■ Task to complete
Without leaving anything out, print every line of the data.

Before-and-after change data
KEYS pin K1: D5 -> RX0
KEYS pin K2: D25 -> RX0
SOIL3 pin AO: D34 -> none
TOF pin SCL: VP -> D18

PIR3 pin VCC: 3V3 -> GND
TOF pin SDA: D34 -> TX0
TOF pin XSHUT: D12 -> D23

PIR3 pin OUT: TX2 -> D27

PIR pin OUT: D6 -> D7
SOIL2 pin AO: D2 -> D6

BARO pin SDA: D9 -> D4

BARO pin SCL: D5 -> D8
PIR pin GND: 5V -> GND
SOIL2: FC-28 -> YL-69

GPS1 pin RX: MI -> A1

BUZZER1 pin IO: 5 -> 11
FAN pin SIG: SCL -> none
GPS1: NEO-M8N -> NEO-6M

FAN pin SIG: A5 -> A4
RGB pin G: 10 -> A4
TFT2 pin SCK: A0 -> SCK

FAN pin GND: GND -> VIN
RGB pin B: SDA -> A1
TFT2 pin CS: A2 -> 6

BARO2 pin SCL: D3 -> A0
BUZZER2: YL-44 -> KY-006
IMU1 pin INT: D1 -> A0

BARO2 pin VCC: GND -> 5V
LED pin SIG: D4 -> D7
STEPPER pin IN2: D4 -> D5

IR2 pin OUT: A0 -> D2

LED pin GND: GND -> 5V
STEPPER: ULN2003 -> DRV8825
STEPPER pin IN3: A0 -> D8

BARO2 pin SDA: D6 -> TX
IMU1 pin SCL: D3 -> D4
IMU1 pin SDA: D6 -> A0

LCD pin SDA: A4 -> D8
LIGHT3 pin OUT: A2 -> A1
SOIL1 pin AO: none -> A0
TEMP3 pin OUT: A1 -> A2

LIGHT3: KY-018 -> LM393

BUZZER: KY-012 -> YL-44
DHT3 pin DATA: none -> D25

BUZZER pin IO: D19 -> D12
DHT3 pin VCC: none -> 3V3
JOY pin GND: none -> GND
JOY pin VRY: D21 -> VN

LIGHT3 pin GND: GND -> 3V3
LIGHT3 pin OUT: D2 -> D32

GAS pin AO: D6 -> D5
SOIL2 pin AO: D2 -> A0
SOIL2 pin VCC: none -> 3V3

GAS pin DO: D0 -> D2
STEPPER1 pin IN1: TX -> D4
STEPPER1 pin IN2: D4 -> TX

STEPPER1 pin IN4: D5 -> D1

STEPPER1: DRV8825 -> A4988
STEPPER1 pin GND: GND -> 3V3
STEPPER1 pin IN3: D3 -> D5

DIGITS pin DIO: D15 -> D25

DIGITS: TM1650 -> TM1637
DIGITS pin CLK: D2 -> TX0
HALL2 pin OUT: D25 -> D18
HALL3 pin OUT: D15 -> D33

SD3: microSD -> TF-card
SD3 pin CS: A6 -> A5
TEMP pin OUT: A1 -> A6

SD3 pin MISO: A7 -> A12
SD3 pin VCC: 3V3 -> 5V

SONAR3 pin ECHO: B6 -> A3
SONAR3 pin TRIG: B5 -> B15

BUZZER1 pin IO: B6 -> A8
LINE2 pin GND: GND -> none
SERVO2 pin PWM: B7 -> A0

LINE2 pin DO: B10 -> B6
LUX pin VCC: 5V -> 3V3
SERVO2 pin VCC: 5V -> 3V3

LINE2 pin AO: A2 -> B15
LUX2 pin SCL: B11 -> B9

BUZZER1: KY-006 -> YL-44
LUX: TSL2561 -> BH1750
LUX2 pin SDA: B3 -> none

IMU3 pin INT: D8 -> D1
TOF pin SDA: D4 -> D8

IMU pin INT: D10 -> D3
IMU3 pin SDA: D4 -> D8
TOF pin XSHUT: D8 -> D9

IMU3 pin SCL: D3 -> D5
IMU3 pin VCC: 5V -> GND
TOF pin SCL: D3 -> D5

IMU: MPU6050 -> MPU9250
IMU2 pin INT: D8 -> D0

■ Result below
KEYS pin K1: D5 -> RX0
KEYS pin K2: D25 -> RX0
SOIL3 pin AO: D34 -> none
TOF pin SCL: VP -> D18

PIR3 pin VCC: 3V3 -> GND
TOF pin SDA: D34 -> TX0
TOF pin XSHUT: D12 -> D23

PIR3 pin OUT: TX2 -> D27

PIR pin OUT: D6 -> D7
SOIL2 pin AO: D2 -> D6

BARO pin SDA: D9 -> D4

BARO pin SCL: D5 -> D8
PIR pin GND: 5V -> GND
SOIL2: FC-28 -> YL-69

GPS1 pin RX: MI -> A1

BUZZER1 pin IO: 5 -> 11
FAN pin SIG: SCL -> none
GPS1: NEO-M8N -> NEO-6M

FAN pin SIG: A5 -> A4
RGB pin G: 10 -> A4
TFT2 pin SCK: A0 -> SCK

FAN pin GND: GND -> VIN
RGB pin B: SDA -> A1
TFT2 pin CS: A2 -> 6

BARO2 pin SCL: D3 -> A0
BUZZER2: YL-44 -> KY-006
IMU1 pin INT: D1 -> A0

BARO2 pin VCC: GND -> 5V
LED pin SIG: D4 -> D7
STEPPER pin IN2: D4 -> D5

IR2 pin OUT: A0 -> D2

LED pin GND: GND -> 5V
STEPPER: ULN2003 -> DRV8825
STEPPER pin IN3: A0 -> D8

BARO2 pin SDA: D6 -> TX
IMU1 pin SCL: D3 -> D4
IMU1 pin SDA: D6 -> A0

LCD pin SDA: A4 -> D8
LIGHT3 pin OUT: A2 -> A1
SOIL1 pin AO: none -> A0
TEMP3 pin OUT: A1 -> A2

LIGHT3: KY-018 -> LM393

BUZZER: KY-012 -> YL-44
DHT3 pin DATA: none -> D25

BUZZER pin IO: D19 -> D12
DHT3 pin VCC: none -> 3V3
JOY pin GND: none -> GND
JOY pin VRY: D21 -> VN

LIGHT3 pin GND: GND -> 3V3
LIGHT3 pin OUT: D2 -> D32

GAS pin AO: D6 -> D5
SOIL2 pin AO: D2 -> A0
SOIL2 pin VCC: none -> 3V3

GAS pin DO: D0 -> D2
STEPPER1 pin IN1: TX -> D4
STEPPER1 pin IN2: D4 -> TX

STEPPER1 pin IN4: D5 -> D1

STEPPER1: DRV8825 -> A4988
STEPPER1 pin GND: GND -> 3V3
STEPPER1 pin IN3: D3 -> D5

DIGITS pin DIO: D15 -> D25

DIGITS: TM1650 -> TM1637
DIGITS pin CLK: D2 -> TX0
HALL2 pin OUT: D25 -> D18
HALL3 pin OUT: D15 -> D33

SD3: microSD -> TF-card
SD3 pin CS: A6 -> A5
TEMP pin OUT: A1 -> A6

SD3 pin MISO: A7 -> A12
SD3 pin VCC: 3V3 -> 5V

SONAR3 pin ECHO: B6 -> A3
SONAR3 pin TRIG: B5 -> B15

BUZZER1 pin IO: B6 -> A8
LINE2 pin GND: GND -> none
SERVO2 pin PWM: B7 -> A0

LINE2 pin DO: B10 -> B6
LUX pin VCC: 5V -> 3V3
SERVO2 pin VCC: 5V -> 3V3

LINE2 pin AO: A2 -> B15
LUX2 pin SCL: B11 -> B9

BUZZER1: KY-006 -> YL-44
LUX: TSL2561 -> BH1750
LUX2 pin SDA: B3 -> none

IMU3 pin INT: D8 -> D1
TOF pin SDA: D4 -> D8

IMU pin INT: D10 -> D3
IMU3 pin SDA: D4 -> D8
TOF pin XSHUT: D8 -> D9

IMU3 pin SCL: D3 -> D5
IMU3 pin VCC: 5V -> GND
TOF pin SCL: D3 -> D5

IMU: MPU6050 -> MPU9250
IMU2 pin INT: D8 -> D0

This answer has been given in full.